REQUEST: Where a line holds the word "grey", copy that line from the data below.

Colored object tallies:
------
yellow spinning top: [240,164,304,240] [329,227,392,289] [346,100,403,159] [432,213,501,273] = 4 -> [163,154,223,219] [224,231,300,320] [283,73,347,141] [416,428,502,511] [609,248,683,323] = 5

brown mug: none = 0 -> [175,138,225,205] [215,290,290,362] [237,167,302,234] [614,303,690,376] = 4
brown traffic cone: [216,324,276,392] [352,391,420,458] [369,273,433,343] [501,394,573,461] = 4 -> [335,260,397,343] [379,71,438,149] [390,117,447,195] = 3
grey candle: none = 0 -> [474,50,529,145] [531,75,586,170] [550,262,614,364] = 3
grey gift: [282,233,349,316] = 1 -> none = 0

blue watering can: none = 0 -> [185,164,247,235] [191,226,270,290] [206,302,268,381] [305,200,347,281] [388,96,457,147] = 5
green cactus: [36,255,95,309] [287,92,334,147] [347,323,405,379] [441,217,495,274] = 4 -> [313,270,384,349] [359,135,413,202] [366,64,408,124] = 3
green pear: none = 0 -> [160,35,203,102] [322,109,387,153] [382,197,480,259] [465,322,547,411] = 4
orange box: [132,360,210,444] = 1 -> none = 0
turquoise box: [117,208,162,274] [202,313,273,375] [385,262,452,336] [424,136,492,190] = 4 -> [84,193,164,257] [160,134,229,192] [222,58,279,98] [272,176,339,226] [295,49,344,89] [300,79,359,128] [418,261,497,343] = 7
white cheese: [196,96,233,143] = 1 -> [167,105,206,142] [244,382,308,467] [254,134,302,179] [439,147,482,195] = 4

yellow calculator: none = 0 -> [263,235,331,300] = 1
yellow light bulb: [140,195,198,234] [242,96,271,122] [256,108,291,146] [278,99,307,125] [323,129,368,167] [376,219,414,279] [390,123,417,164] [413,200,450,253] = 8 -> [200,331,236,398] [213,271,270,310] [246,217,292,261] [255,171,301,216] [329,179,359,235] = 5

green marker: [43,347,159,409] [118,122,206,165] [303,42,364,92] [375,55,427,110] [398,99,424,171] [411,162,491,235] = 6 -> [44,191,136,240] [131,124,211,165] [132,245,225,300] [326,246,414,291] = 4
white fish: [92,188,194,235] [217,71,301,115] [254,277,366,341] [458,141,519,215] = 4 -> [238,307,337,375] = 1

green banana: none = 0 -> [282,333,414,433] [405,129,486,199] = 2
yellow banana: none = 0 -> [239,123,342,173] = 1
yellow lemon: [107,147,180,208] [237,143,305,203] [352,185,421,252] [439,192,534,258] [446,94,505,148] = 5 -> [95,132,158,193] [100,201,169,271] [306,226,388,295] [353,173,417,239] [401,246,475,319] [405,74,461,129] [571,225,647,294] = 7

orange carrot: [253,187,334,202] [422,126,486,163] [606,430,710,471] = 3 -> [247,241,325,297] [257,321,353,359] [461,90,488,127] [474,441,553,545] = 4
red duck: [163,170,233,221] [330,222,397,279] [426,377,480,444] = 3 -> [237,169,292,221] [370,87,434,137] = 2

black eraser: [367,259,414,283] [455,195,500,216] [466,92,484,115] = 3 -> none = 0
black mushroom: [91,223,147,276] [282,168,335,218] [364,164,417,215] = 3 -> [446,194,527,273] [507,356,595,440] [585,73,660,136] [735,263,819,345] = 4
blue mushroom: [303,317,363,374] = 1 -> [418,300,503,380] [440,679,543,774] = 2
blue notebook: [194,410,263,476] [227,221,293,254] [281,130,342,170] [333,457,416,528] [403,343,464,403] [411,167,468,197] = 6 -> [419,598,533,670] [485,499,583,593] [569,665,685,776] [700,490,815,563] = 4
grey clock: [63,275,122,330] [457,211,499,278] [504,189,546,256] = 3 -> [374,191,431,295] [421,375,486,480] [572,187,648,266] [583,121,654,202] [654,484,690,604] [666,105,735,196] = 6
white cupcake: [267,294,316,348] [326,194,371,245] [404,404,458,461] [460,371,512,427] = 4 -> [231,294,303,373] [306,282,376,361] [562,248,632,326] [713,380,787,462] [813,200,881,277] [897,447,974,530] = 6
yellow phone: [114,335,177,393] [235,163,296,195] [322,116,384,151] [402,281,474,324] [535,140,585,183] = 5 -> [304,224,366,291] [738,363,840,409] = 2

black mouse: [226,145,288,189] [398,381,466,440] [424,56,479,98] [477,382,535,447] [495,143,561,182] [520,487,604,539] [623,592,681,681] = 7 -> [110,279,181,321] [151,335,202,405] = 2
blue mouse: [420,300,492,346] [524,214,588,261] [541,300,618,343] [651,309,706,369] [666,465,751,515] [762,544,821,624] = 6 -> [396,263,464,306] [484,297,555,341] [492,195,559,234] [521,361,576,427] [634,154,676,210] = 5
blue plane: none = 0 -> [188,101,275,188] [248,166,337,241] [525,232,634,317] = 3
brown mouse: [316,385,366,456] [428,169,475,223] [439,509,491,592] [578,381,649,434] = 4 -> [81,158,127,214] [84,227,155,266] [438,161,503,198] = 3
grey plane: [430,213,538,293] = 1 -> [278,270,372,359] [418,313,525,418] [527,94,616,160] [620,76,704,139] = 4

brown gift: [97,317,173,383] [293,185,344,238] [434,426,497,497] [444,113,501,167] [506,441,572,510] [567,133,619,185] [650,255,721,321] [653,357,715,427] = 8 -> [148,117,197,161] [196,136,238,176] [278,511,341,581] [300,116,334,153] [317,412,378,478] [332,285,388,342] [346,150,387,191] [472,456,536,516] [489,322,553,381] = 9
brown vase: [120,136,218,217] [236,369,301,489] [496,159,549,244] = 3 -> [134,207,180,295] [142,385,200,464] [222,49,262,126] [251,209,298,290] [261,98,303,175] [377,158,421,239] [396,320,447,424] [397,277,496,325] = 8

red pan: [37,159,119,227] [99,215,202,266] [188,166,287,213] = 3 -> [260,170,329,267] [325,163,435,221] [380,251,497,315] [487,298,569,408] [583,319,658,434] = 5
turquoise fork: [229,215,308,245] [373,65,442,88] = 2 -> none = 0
------
FINISHED EXERCISE:
grey candle: none = 0 -> [474,50,529,145] [531,75,586,170] [550,262,614,364] = 3
grey gift: [282,233,349,316] = 1 -> none = 0
grey clock: [63,275,122,330] [457,211,499,278] [504,189,546,256] = 3 -> [374,191,431,295] [421,375,486,480] [572,187,648,266] [583,121,654,202] [654,484,690,604] [666,105,735,196] = 6
grey plane: [430,213,538,293] = 1 -> [278,270,372,359] [418,313,525,418] [527,94,616,160] [620,76,704,139] = 4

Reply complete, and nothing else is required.